**Your instructions**
For this exercise, return only the lines in the records below from the one holding "green calculator: 4 -> 3" through the one holding "yellow jar: 0 -> 1", including both, exactly as they appear and without pictures.

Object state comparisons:
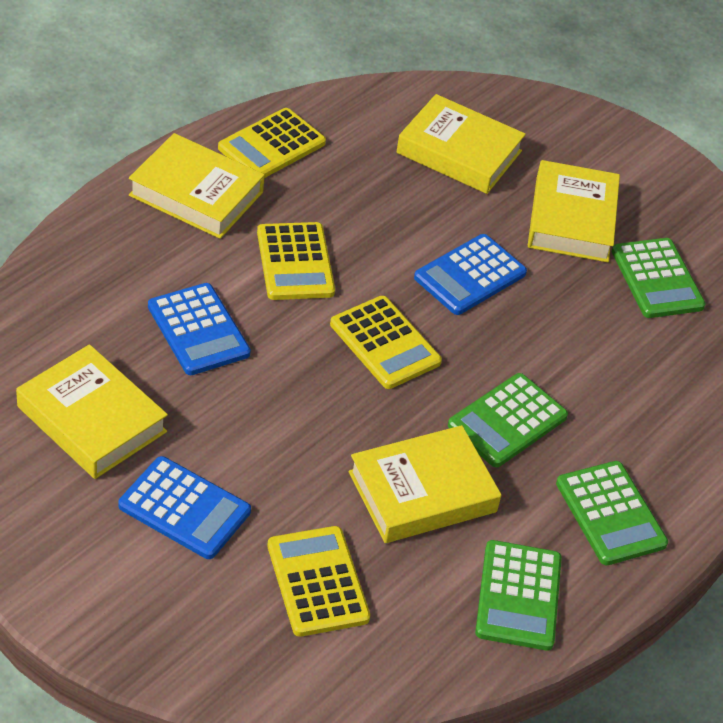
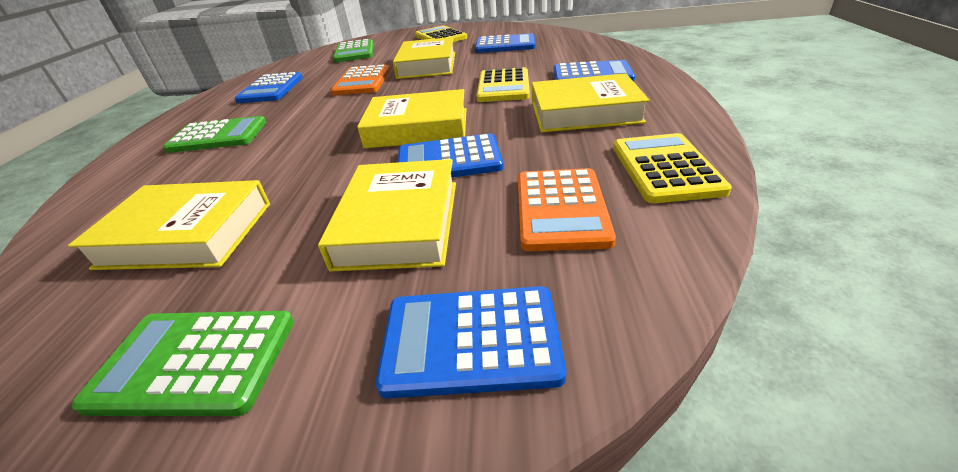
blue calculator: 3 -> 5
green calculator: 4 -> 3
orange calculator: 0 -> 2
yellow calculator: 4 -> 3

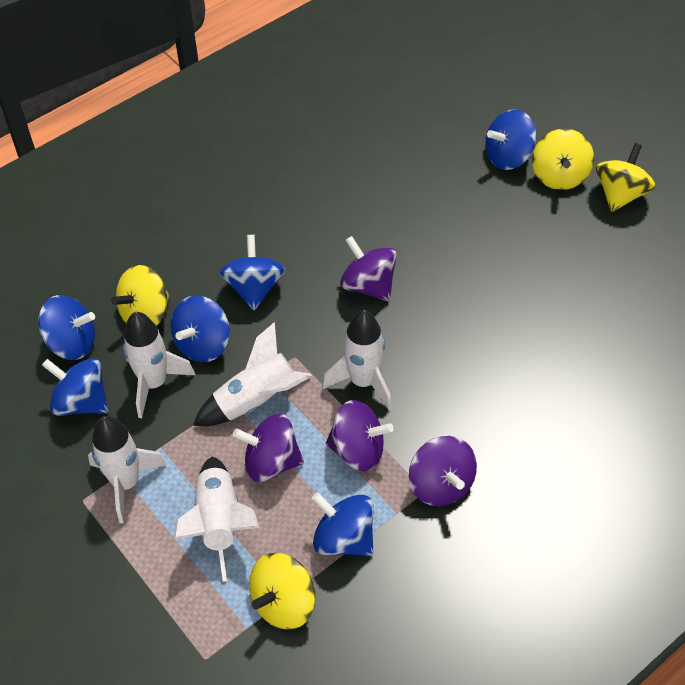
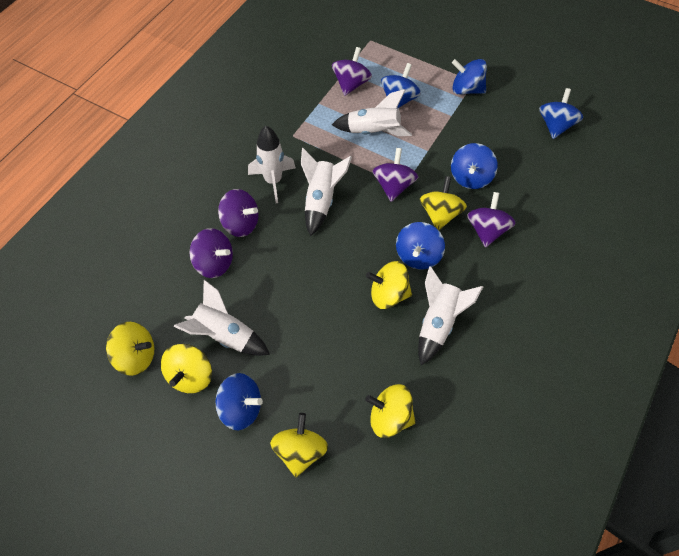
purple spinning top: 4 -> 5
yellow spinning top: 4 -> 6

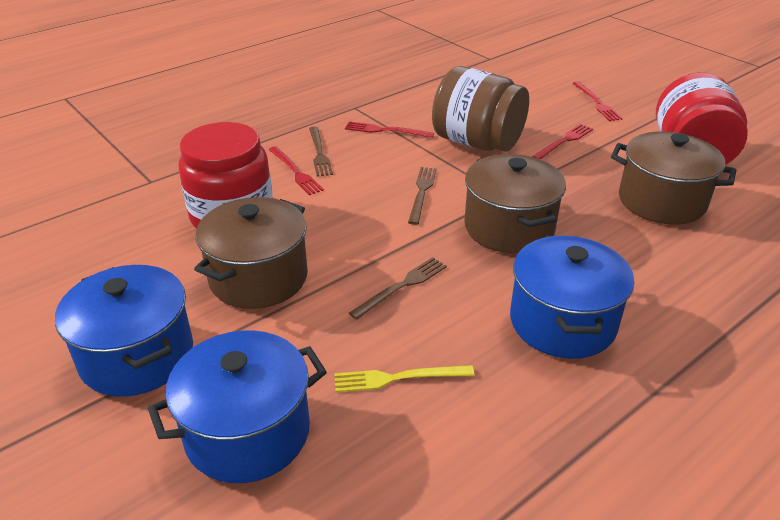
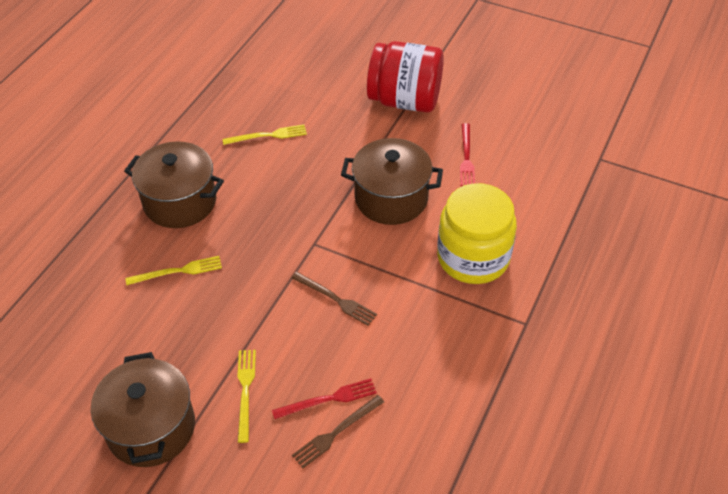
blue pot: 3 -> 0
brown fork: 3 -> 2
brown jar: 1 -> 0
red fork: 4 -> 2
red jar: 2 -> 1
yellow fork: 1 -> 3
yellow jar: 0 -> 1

---

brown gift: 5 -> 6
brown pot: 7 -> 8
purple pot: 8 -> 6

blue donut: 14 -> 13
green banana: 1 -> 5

**Solution to this task**
green calculator: 4 -> 3
orange calculator: 0 -> 2
yellow calculator: 4 -> 3

purple spinning top: 4 -> 5
yellow spinning top: 4 -> 6

blue pot: 3 -> 0
brown fork: 3 -> 2
brown jar: 1 -> 0
red fork: 4 -> 2
red jar: 2 -> 1
yellow fork: 1 -> 3
yellow jar: 0 -> 1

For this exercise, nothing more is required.